» Given entries
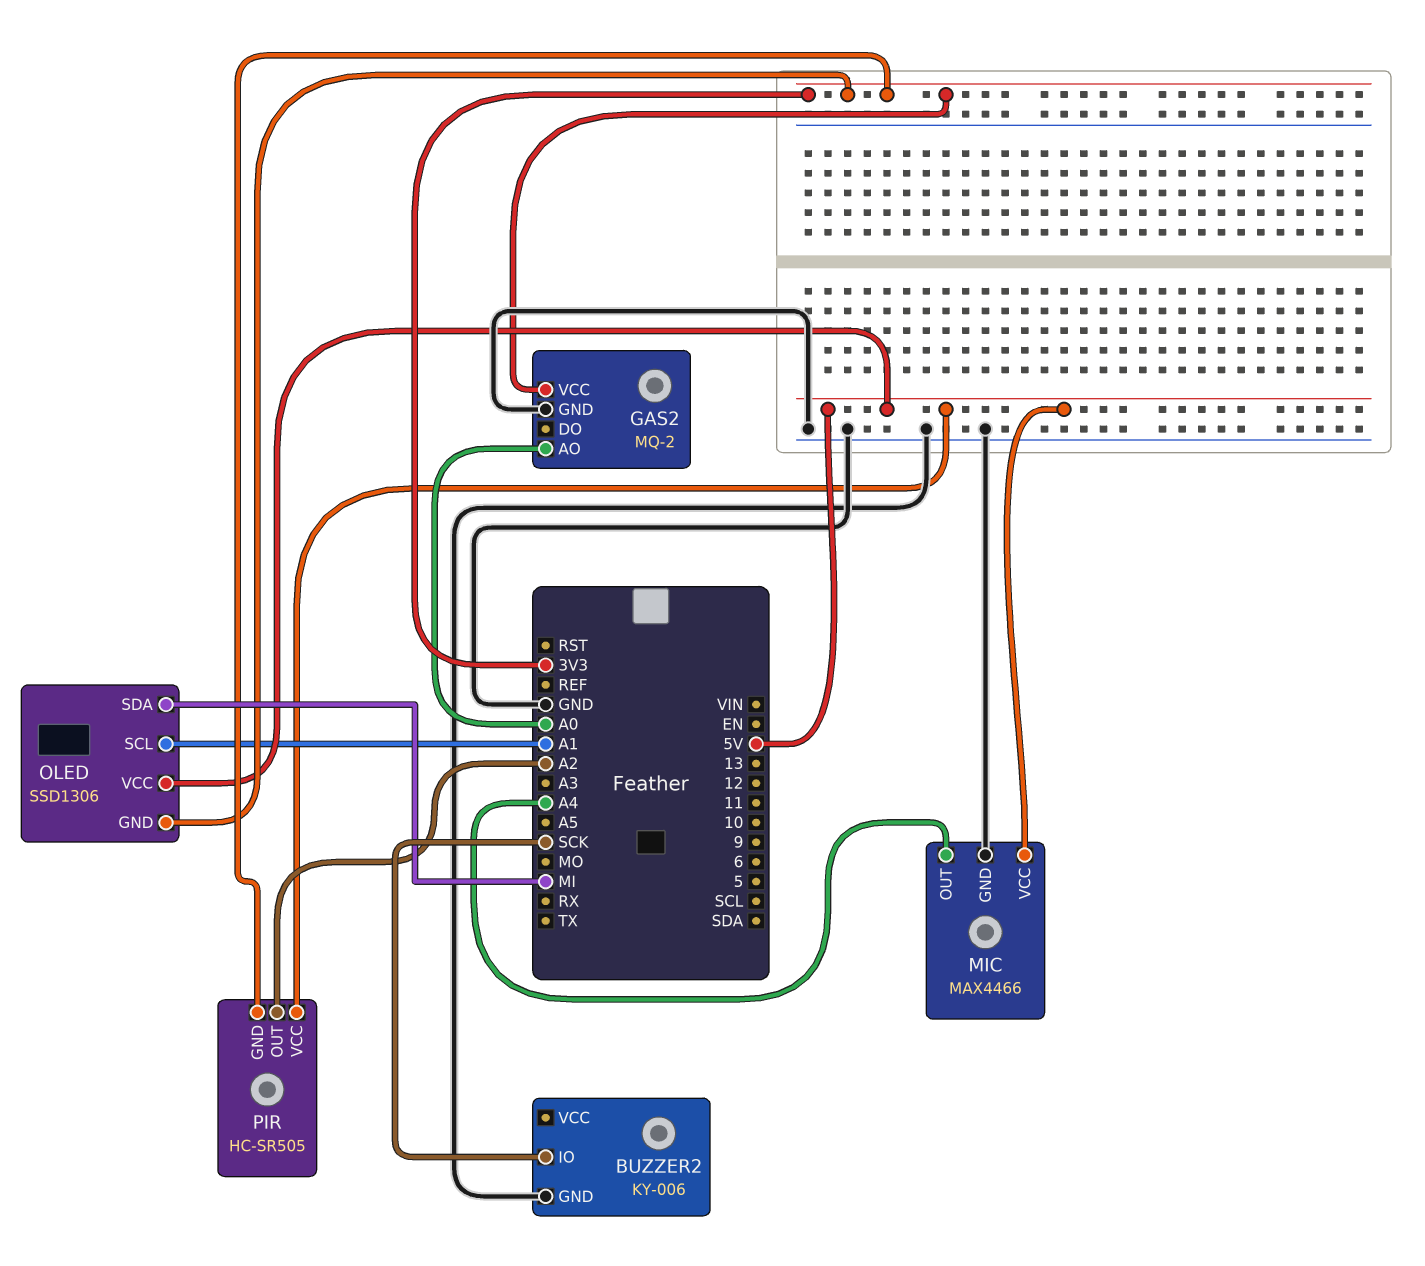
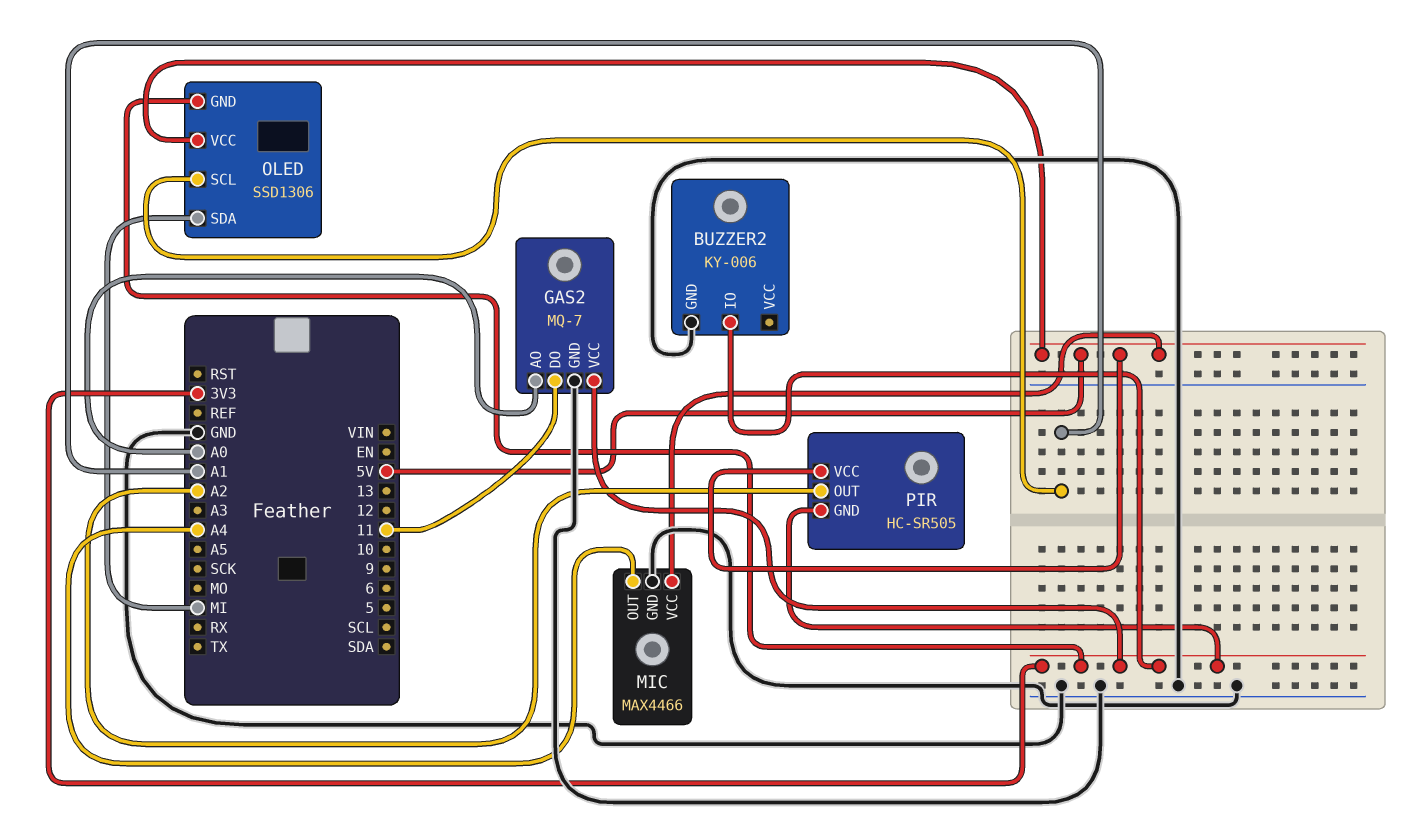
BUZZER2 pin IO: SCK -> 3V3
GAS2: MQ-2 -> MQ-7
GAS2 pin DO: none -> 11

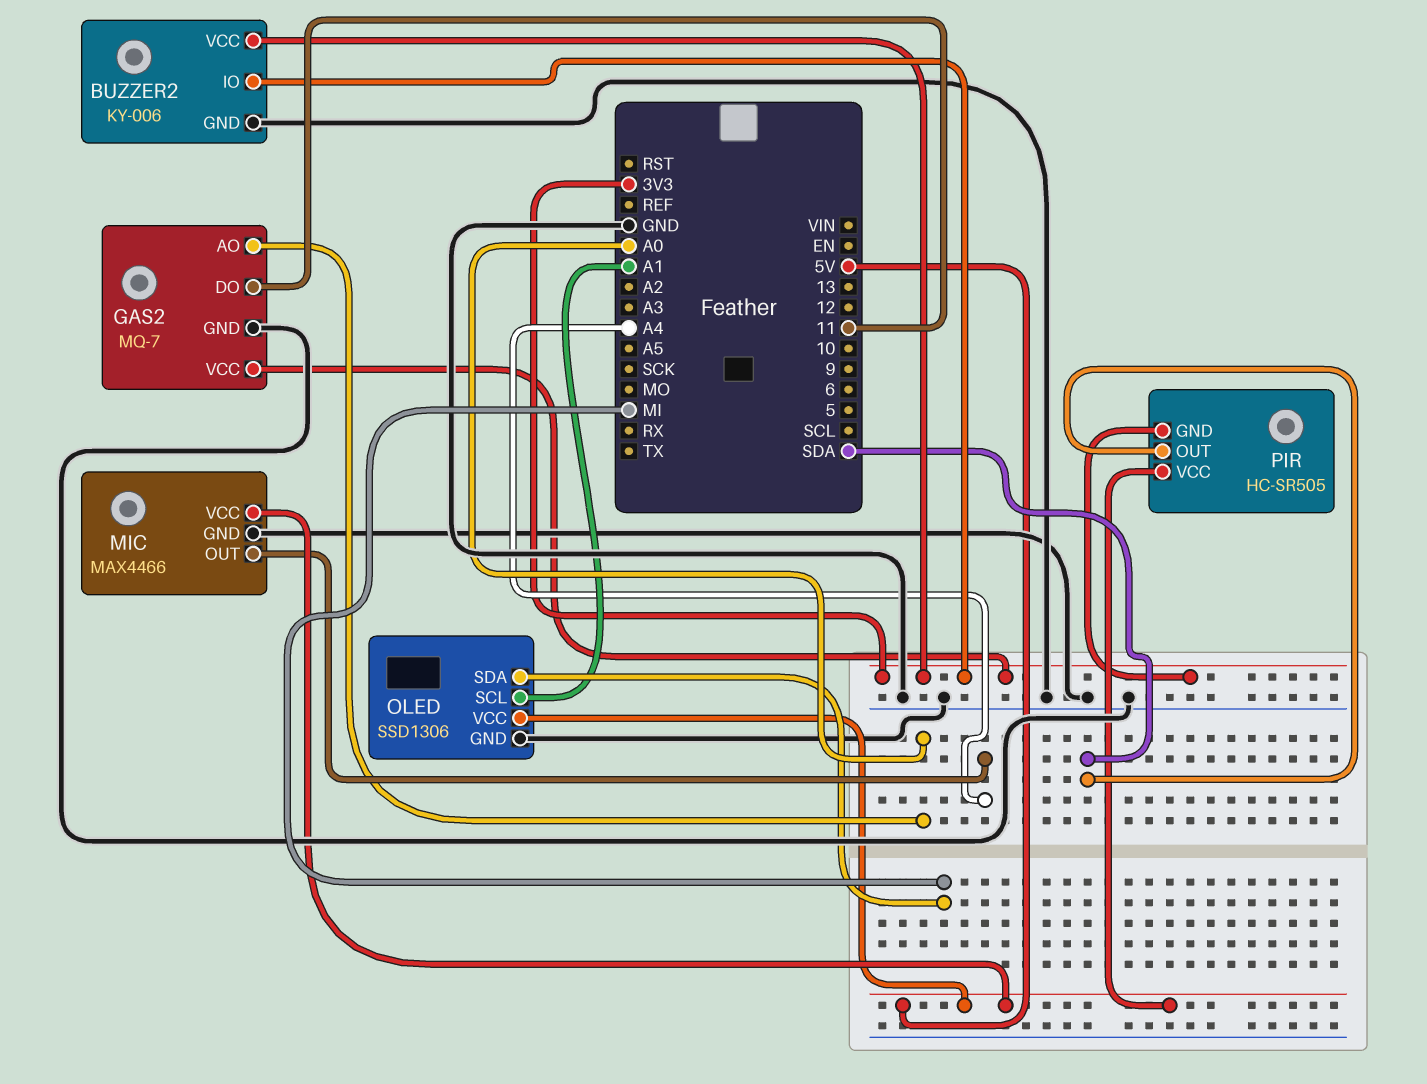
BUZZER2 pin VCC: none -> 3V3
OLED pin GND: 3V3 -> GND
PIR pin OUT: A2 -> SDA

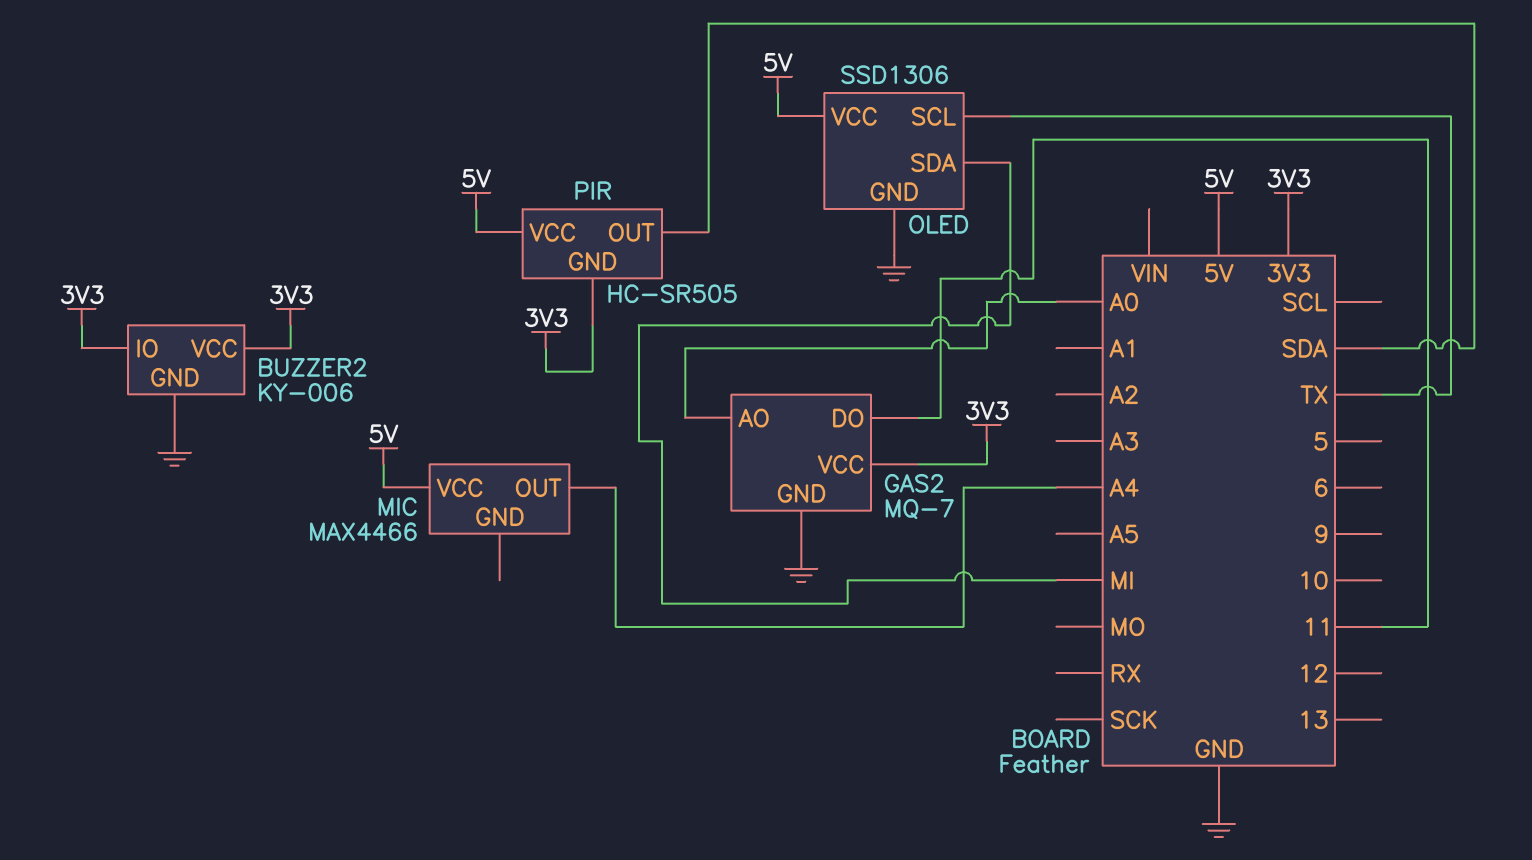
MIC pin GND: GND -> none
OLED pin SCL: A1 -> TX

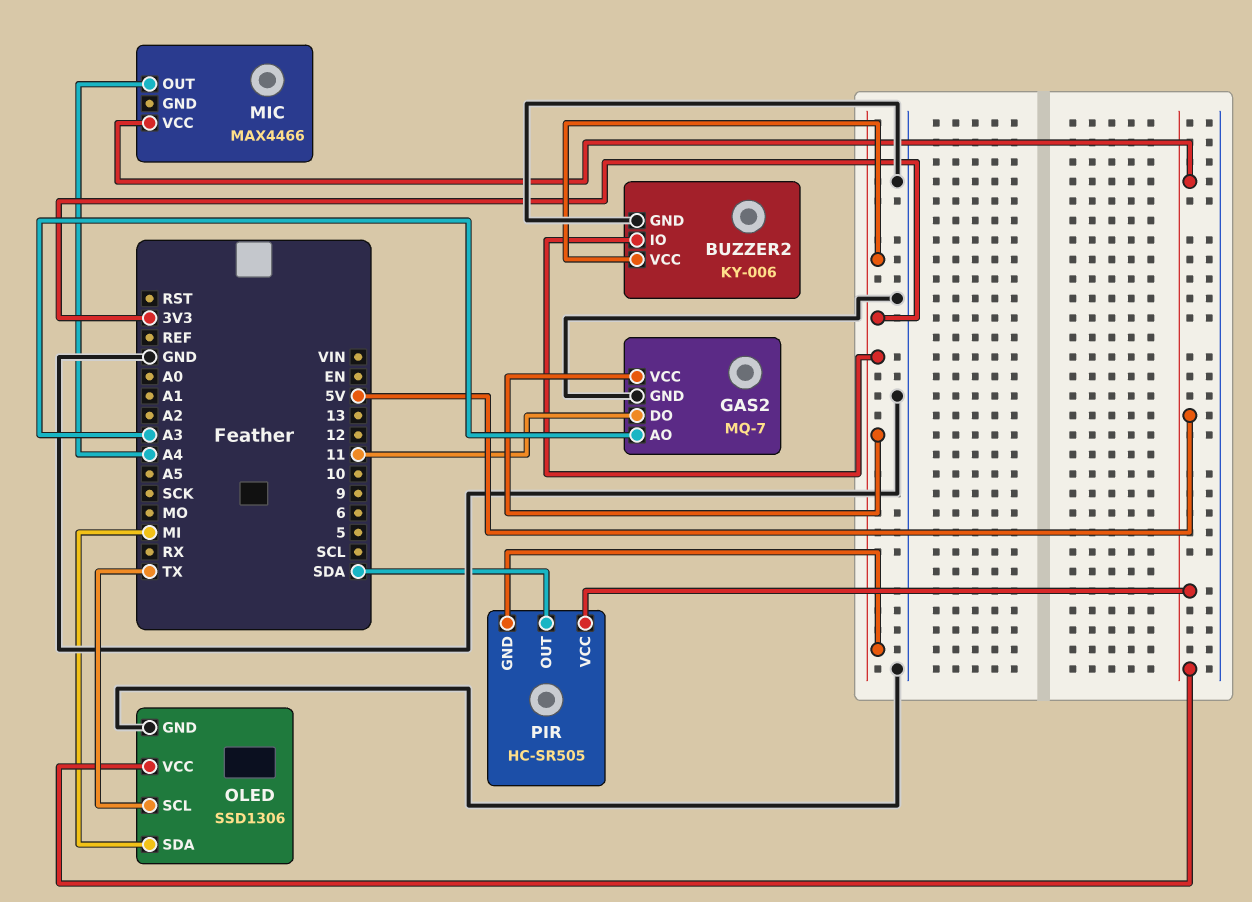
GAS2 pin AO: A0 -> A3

» Task brief
Beginning at the line that contains "BUZZER2 pin VCC: none -> 3V3", transcribe it and every later line through the last line of the data above, exactly, and drop the pictures.

» Answer to the problem
BUZZER2 pin VCC: none -> 3V3
OLED pin GND: 3V3 -> GND
PIR pin OUT: A2 -> SDA

MIC pin GND: GND -> none
OLED pin SCL: A1 -> TX

GAS2 pin AO: A0 -> A3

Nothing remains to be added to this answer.